Activity »
Exactly and only the lines from the one containing "RGB3 pin R: B14 -> B11" through the close of the entries below are to be set down.

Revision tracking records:

○ ○ ○

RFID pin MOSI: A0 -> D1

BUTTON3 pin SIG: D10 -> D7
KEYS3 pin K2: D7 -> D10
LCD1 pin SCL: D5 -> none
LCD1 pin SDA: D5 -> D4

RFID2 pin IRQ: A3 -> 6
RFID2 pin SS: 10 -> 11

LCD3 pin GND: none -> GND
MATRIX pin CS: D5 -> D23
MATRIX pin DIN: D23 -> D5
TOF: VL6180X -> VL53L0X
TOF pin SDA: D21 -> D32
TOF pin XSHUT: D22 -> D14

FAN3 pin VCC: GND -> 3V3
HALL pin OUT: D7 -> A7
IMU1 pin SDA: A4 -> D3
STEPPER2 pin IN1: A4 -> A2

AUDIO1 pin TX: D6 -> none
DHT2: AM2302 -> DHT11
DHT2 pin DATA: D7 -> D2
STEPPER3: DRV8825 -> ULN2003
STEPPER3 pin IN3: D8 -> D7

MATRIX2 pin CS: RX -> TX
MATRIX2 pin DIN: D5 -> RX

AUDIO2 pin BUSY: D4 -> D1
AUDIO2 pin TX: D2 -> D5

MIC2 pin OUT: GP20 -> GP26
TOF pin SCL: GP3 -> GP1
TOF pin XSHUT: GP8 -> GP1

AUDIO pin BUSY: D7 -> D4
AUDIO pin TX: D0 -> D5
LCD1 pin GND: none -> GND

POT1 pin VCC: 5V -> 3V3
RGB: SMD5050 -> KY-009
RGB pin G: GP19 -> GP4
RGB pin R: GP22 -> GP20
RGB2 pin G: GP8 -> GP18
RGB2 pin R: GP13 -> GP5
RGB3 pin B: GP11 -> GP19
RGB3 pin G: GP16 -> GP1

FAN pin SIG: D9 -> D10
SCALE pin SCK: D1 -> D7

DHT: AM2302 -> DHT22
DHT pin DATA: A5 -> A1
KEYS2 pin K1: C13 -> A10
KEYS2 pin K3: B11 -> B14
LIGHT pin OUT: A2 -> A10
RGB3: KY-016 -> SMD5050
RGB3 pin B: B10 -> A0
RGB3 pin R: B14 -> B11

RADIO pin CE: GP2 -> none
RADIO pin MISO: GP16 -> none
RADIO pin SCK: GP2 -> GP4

○ ○ ○

Answer box »
RGB3 pin R: B14 -> B11

RADIO pin CE: GP2 -> none
RADIO pin MISO: GP16 -> none
RADIO pin SCK: GP2 -> GP4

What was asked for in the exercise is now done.